── Source data
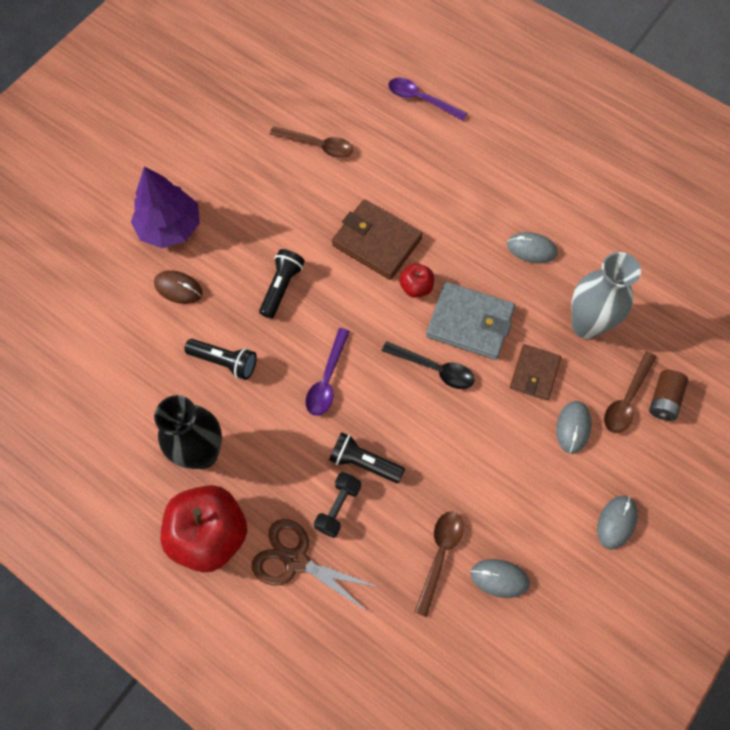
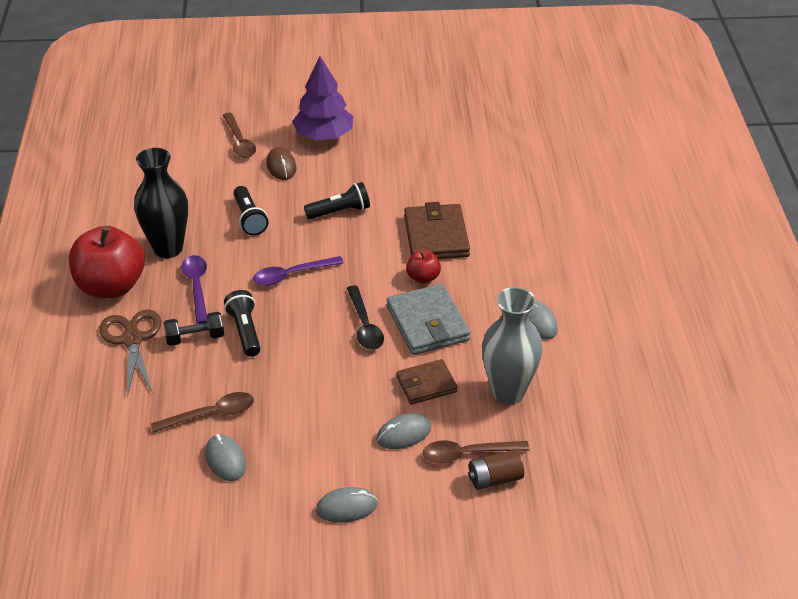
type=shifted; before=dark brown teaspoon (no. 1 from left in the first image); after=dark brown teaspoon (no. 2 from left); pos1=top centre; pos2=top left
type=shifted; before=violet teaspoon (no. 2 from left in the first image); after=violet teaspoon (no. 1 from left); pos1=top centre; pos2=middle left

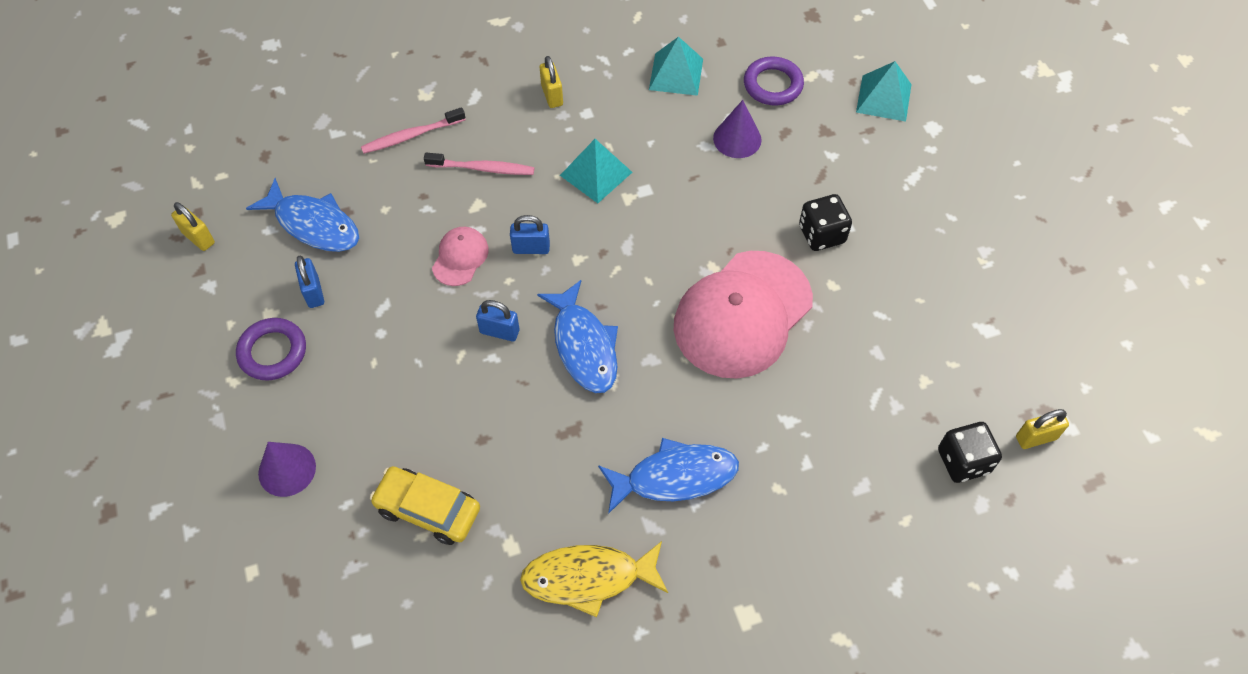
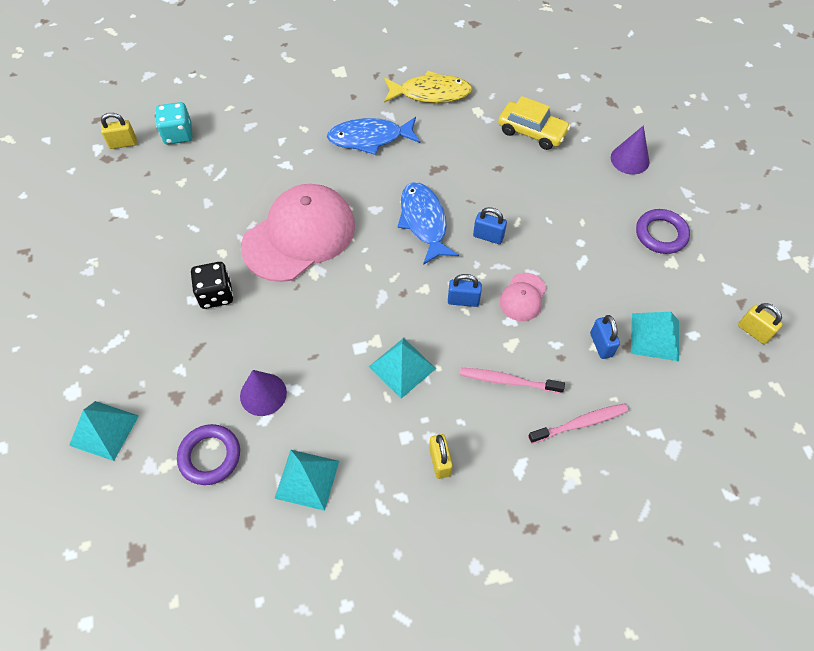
type=shifted; before=royal blue lock (no. 1 from left in the first image); after=royal blue lock (no. 3 from left); pos1=middle left; pos2=middle right
type=swapped; before=royal blue fish (no. 1 from left); after=aqua solid pyramid (no. 4 from left); pos1=top left; pos2=middle right
type=repainted; before=black game die (no. 2 from left); after=aqua game die; pos1=bottom right; pos2=top left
────
Task goal ▸
Leave out the pictures and transcribe the entries above exactly.

Completed exercise ▸
type=shifted; before=dark brown teaspoon (no. 1 from left in the first image); after=dark brown teaspoon (no. 2 from left); pos1=top centre; pos2=top left
type=shifted; before=violet teaspoon (no. 2 from left in the first image); after=violet teaspoon (no. 1 from left); pos1=top centre; pos2=middle left

type=shifted; before=royal blue lock (no. 1 from left in the first image); after=royal blue lock (no. 3 from left); pos1=middle left; pos2=middle right
type=swapped; before=royal blue fish (no. 1 from left); after=aqua solid pyramid (no. 4 from left); pos1=top left; pos2=middle right
type=repainted; before=black game die (no. 2 from left); after=aqua game die; pos1=bottom right; pos2=top left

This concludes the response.